Aim of the exercise
Please repeat the records below exactly, from the first line through the line containing "C2: 47nF (+5V, GND) -> 47nF (+5V, N1)", and nothing more.

(Records excerpted from a collection)
··········
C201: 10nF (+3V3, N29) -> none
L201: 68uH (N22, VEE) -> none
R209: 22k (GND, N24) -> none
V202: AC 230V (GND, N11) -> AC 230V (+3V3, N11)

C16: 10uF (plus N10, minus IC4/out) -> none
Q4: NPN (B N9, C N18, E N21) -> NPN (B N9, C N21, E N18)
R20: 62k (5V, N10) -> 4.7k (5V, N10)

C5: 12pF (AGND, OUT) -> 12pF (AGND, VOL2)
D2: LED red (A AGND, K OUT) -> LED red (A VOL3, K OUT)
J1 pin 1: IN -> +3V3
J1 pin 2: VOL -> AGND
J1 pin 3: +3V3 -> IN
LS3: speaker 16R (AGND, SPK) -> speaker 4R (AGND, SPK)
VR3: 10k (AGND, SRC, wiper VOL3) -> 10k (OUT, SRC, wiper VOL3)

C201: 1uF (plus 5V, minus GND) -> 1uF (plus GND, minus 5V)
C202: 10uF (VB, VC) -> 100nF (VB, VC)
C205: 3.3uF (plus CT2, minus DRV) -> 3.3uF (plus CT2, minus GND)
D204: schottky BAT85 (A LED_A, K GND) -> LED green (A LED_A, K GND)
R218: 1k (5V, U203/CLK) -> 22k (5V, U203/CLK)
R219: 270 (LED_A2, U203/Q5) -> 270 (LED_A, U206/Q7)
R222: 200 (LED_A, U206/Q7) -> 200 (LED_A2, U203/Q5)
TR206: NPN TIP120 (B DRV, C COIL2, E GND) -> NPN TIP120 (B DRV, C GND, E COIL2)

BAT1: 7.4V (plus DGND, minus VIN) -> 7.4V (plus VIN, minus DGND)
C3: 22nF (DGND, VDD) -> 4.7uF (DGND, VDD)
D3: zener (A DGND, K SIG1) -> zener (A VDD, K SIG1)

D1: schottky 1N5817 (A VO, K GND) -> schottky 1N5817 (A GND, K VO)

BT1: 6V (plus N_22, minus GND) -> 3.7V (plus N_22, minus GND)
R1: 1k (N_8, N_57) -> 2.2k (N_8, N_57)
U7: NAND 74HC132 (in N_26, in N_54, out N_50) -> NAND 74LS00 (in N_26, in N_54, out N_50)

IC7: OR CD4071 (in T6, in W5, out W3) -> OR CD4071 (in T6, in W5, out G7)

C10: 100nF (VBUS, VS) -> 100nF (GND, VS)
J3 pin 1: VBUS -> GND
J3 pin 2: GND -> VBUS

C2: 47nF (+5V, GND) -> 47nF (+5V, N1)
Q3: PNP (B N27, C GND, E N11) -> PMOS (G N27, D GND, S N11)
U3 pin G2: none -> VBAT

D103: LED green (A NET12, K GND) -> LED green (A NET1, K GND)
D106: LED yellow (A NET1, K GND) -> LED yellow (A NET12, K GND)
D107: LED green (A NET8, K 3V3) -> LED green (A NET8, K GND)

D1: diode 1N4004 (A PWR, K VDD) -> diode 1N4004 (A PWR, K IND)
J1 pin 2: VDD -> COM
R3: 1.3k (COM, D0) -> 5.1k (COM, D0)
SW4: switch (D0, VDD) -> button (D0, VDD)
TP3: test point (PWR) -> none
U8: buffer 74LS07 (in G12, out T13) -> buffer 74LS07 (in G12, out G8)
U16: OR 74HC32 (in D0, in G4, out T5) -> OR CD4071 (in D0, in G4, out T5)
··········
Output of the exercise
C201: 10nF (+3V3, N29) -> none
L201: 68uH (N22, VEE) -> none
R209: 22k (GND, N24) -> none
V202: AC 230V (GND, N11) -> AC 230V (+3V3, N11)

C16: 10uF (plus N10, minus IC4/out) -> none
Q4: NPN (B N9, C N18, E N21) -> NPN (B N9, C N21, E N18)
R20: 62k (5V, N10) -> 4.7k (5V, N10)

C5: 12pF (AGND, OUT) -> 12pF (AGND, VOL2)
D2: LED red (A AGND, K OUT) -> LED red (A VOL3, K OUT)
J1 pin 1: IN -> +3V3
J1 pin 2: VOL -> AGND
J1 pin 3: +3V3 -> IN
LS3: speaker 16R (AGND, SPK) -> speaker 4R (AGND, SPK)
VR3: 10k (AGND, SRC, wiper VOL3) -> 10k (OUT, SRC, wiper VOL3)

C201: 1uF (plus 5V, minus GND) -> 1uF (plus GND, minus 5V)
C202: 10uF (VB, VC) -> 100nF (VB, VC)
C205: 3.3uF (plus CT2, minus DRV) -> 3.3uF (plus CT2, minus GND)
D204: schottky BAT85 (A LED_A, K GND) -> LED green (A LED_A, K GND)
R218: 1k (5V, U203/CLK) -> 22k (5V, U203/CLK)
R219: 270 (LED_A2, U203/Q5) -> 270 (LED_A, U206/Q7)
R222: 200 (LED_A, U206/Q7) -> 200 (LED_A2, U203/Q5)
TR206: NPN TIP120 (B DRV, C COIL2, E GND) -> NPN TIP120 (B DRV, C GND, E COIL2)

BAT1: 7.4V (plus DGND, minus VIN) -> 7.4V (plus VIN, minus DGND)
C3: 22nF (DGND, VDD) -> 4.7uF (DGND, VDD)
D3: zener (A DGND, K SIG1) -> zener (A VDD, K SIG1)

D1: schottky 1N5817 (A VO, K GND) -> schottky 1N5817 (A GND, K VO)

BT1: 6V (plus N_22, minus GND) -> 3.7V (plus N_22, minus GND)
R1: 1k (N_8, N_57) -> 2.2k (N_8, N_57)
U7: NAND 74HC132 (in N_26, in N_54, out N_50) -> NAND 74LS00 (in N_26, in N_54, out N_50)

IC7: OR CD4071 (in T6, in W5, out W3) -> OR CD4071 (in T6, in W5, out G7)

C10: 100nF (VBUS, VS) -> 100nF (GND, VS)
J3 pin 1: VBUS -> GND
J3 pin 2: GND -> VBUS

C2: 47nF (+5V, GND) -> 47nF (+5V, N1)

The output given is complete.